**Task goal**
The entries below are to be written out again without alteration.
-- Opening Marker --
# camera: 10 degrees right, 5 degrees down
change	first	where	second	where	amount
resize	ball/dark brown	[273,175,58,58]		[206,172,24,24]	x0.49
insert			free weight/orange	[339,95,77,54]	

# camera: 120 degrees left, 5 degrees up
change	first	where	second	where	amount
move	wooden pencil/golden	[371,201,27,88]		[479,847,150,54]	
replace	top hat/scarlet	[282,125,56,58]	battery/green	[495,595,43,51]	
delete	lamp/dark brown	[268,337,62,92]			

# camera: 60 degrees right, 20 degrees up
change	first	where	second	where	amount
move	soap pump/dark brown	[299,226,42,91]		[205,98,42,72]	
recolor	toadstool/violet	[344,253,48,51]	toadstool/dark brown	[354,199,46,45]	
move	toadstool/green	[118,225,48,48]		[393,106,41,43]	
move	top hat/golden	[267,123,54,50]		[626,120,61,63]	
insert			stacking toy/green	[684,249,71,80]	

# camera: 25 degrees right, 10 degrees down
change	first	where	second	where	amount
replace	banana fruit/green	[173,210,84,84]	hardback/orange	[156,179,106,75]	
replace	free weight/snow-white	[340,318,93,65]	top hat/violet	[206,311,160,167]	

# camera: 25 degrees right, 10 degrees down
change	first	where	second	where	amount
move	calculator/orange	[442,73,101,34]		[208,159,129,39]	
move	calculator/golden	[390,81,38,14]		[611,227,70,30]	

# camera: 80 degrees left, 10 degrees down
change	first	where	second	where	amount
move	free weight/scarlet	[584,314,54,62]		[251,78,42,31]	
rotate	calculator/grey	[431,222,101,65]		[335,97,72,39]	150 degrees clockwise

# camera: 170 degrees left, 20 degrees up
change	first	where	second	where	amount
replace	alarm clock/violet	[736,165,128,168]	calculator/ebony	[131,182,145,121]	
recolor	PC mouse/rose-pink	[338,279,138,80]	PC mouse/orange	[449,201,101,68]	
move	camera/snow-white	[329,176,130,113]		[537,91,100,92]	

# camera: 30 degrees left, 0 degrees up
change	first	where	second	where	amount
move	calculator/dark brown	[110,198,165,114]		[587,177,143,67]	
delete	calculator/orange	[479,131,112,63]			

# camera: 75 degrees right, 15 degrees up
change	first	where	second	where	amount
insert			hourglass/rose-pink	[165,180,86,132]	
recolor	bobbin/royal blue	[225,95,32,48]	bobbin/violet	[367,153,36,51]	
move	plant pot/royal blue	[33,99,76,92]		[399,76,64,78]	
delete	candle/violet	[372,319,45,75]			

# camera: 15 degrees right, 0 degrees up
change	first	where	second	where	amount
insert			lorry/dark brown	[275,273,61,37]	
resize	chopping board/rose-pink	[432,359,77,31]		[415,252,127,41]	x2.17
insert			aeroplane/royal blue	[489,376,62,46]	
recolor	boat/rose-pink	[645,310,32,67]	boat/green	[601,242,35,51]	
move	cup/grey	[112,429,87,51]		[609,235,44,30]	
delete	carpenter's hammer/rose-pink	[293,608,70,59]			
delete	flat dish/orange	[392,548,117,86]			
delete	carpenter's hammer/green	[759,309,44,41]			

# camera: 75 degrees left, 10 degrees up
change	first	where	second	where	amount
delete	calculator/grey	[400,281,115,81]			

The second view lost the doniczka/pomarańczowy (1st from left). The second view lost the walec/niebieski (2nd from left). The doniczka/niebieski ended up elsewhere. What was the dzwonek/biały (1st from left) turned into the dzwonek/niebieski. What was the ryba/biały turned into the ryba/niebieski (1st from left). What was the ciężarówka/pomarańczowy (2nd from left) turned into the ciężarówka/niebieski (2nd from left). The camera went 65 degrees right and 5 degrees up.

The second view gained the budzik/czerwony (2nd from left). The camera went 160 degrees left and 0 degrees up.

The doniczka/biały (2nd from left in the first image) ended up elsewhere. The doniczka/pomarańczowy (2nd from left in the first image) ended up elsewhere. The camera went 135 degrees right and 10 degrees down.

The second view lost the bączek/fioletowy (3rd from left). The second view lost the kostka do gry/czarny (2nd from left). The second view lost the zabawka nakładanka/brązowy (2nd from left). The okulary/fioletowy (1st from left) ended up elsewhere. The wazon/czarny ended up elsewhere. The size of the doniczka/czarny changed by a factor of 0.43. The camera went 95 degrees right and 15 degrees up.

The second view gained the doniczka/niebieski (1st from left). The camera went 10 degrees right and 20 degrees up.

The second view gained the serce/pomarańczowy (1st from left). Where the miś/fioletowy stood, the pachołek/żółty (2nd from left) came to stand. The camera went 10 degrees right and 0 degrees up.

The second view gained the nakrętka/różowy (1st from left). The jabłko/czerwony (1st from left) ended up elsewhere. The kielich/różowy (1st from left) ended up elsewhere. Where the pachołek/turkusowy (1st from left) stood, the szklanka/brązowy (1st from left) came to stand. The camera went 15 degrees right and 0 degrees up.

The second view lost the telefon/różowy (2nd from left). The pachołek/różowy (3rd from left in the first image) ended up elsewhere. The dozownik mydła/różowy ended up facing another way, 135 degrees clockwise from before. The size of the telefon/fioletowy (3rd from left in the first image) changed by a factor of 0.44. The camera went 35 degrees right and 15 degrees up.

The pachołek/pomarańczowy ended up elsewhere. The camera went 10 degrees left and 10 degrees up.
-- Closing Marker --
**Response to this exercise**
# camera: 10 degrees right, 5 degrees down
change	first	where	second	where	amount
resize	ball/dark brown	[273,175,58,58]		[206,172,24,24]	x0.49
insert			free weight/orange	[339,95,77,54]	

# camera: 120 degrees left, 5 degrees up
change	first	where	second	where	amount
move	wooden pencil/golden	[371,201,27,88]		[479,847,150,54]	
replace	top hat/scarlet	[282,125,56,58]	battery/green	[495,595,43,51]	
delete	lamp/dark brown	[268,337,62,92]			

# camera: 60 degrees right, 20 degrees up
change	first	where	second	where	amount
move	soap pump/dark brown	[299,226,42,91]		[205,98,42,72]	
recolor	toadstool/violet	[344,253,48,51]	toadstool/dark brown	[354,199,46,45]	
move	toadstool/green	[118,225,48,48]		[393,106,41,43]	
move	top hat/golden	[267,123,54,50]		[626,120,61,63]	
insert			stacking toy/green	[684,249,71,80]	

# camera: 25 degrees right, 10 degrees down
change	first	where	second	where	amount
replace	banana fruit/green	[173,210,84,84]	hardback/orange	[156,179,106,75]	
replace	free weight/snow-white	[340,318,93,65]	top hat/violet	[206,311,160,167]	

# camera: 25 degrees right, 10 degrees down
change	first	where	second	where	amount
move	calculator/orange	[442,73,101,34]		[208,159,129,39]	
move	calculator/golden	[390,81,38,14]		[611,227,70,30]	

# camera: 80 degrees left, 10 degrees down
change	first	where	second	where	amount
move	free weight/scarlet	[584,314,54,62]		[251,78,42,31]	
rotate	calculator/grey	[431,222,101,65]		[335,97,72,39]	150 degrees clockwise

# camera: 170 degrees left, 20 degrees up
change	first	where	second	where	amount
replace	alarm clock/violet	[736,165,128,168]	calculator/ebony	[131,182,145,121]	
recolor	PC mouse/rose-pink	[338,279,138,80]	PC mouse/orange	[449,201,101,68]	
move	camera/snow-white	[329,176,130,113]		[537,91,100,92]	

# camera: 30 degrees left, 0 degrees up
change	first	where	second	where	amount
move	calculator/dark brown	[110,198,165,114]		[587,177,143,67]	
delete	calculator/orange	[479,131,112,63]			

# camera: 75 degrees right, 15 degrees up
change	first	where	second	where	amount
insert			hourglass/rose-pink	[165,180,86,132]	
recolor	bobbin/royal blue	[225,95,32,48]	bobbin/violet	[367,153,36,51]	
move	plant pot/royal blue	[33,99,76,92]		[399,76,64,78]	
delete	candle/violet	[372,319,45,75]			

# camera: 15 degrees right, 0 degrees up
change	first	where	second	where	amount
insert			lorry/dark brown	[275,273,61,37]	
resize	chopping board/rose-pink	[432,359,77,31]		[415,252,127,41]	x2.17
insert			aeroplane/royal blue	[489,376,62,46]	
recolor	boat/rose-pink	[645,310,32,67]	boat/green	[601,242,35,51]	
move	cup/grey	[112,429,87,51]		[609,235,44,30]	
delete	carpenter's hammer/rose-pink	[293,608,70,59]			
delete	flat dish/orange	[392,548,117,86]			
delete	carpenter's hammer/green	[759,309,44,41]			

# camera: 75 degrees left, 10 degrees up
change	first	where	second	where	amount
delete	calculator/grey	[400,281,115,81]			

The second view lost the doniczka/pomarańczowy (1st from left). The second view lost the walec/niebieski (2nd from left). The doniczka/niebieski ended up elsewhere. What was the dzwonek/biały (1st from left) turned into the dzwonek/niebieski. What was the ryba/biały turned into the ryba/niebieski (1st from left). What was the ciężarówka/pomarańczowy (2nd from left) turned into the ciężarówka/niebieski (2nd from left). The camera went 65 degrees right and 5 degrees up.

The second view gained the budzik/czerwony (2nd from left). The camera went 160 degrees left and 0 degrees up.

The doniczka/biały (2nd from left in the first image) ended up elsewhere. The doniczka/pomarańczowy (2nd from left in the first image) ended up elsewhere. The camera went 135 degrees right and 10 degrees down.

The second view lost the bączek/fioletowy (3rd from left). The second view lost the kostka do gry/czarny (2nd from left). The second view lost the zabawka nakładanka/brązowy (2nd from left). The okulary/fioletowy (1st from left) ended up elsewhere. The wazon/czarny ended up elsewhere. The size of the doniczka/czarny changed by a factor of 0.43. The camera went 95 degrees right and 15 degrees up.

The second view gained the doniczka/niebieski (1st from left). The camera went 10 degrees right and 20 degrees up.

The second view gained the serce/pomarańczowy (1st from left). Where the miś/fioletowy stood, the pachołek/żółty (2nd from left) came to stand. The camera went 10 degrees right and 0 degrees up.

The second view gained the nakrętka/różowy (1st from left). The jabłko/czerwony (1st from left) ended up elsewhere. The kielich/różowy (1st from left) ended up elsewhere. Where the pachołek/turkusowy (1st from left) stood, the szklanka/brązowy (1st from left) came to stand. The camera went 15 degrees right and 0 degrees up.

The second view lost the telefon/różowy (2nd from left). The pachołek/różowy (3rd from left in the first image) ended up elsewhere. The dozownik mydła/różowy ended up facing another way, 135 degrees clockwise from before. The size of the telefon/fioletowy (3rd from left in the first image) changed by a factor of 0.44. The camera went 35 degrees right and 15 degrees up.

The pachołek/pomarańczowy ended up elsewhere. The camera went 10 degrees left and 10 degrees up.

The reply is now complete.